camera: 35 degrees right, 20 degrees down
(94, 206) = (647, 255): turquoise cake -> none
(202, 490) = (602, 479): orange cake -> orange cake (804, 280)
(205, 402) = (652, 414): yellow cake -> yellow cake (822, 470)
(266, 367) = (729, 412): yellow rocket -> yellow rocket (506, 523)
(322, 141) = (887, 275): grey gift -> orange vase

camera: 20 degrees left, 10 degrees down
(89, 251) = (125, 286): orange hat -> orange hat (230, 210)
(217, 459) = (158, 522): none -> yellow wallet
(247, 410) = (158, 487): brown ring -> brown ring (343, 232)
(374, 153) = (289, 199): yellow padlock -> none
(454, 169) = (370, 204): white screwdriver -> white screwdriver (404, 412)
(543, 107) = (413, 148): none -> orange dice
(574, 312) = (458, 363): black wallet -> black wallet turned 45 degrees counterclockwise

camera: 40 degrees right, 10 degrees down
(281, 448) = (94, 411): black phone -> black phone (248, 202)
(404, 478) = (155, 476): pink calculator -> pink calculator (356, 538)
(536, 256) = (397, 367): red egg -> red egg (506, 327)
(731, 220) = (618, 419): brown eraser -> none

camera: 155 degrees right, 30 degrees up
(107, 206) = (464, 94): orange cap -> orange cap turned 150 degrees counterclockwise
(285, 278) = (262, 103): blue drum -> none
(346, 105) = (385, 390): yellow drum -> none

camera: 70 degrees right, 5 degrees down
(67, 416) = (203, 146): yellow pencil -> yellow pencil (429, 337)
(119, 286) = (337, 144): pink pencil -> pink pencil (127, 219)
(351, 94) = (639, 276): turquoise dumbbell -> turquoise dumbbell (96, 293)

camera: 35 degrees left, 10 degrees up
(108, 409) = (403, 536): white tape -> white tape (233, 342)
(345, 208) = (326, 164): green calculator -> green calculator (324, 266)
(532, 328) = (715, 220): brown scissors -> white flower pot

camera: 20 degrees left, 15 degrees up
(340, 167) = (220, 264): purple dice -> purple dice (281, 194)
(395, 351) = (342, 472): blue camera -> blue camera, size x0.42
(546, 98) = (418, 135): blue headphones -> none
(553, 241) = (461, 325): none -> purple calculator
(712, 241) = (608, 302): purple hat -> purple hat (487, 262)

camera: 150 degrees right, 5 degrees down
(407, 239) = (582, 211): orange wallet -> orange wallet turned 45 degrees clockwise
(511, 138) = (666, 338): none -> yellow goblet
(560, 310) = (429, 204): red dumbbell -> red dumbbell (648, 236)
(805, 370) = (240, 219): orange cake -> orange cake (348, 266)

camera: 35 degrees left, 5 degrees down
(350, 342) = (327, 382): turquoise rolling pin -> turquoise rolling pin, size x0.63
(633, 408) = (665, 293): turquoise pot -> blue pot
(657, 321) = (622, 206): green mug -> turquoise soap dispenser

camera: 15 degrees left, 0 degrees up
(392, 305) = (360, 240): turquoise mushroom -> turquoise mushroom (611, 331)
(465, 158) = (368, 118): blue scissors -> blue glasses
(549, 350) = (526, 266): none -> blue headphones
=======
ASSIGNMENT: In the entries above, find every line with the word "black" and list it.

ANSWER SECTION:
(574, 312) = (458, 363): black wallet -> black wallet turned 45 degrees counterclockwise
(281, 448) = (94, 411): black phone -> black phone (248, 202)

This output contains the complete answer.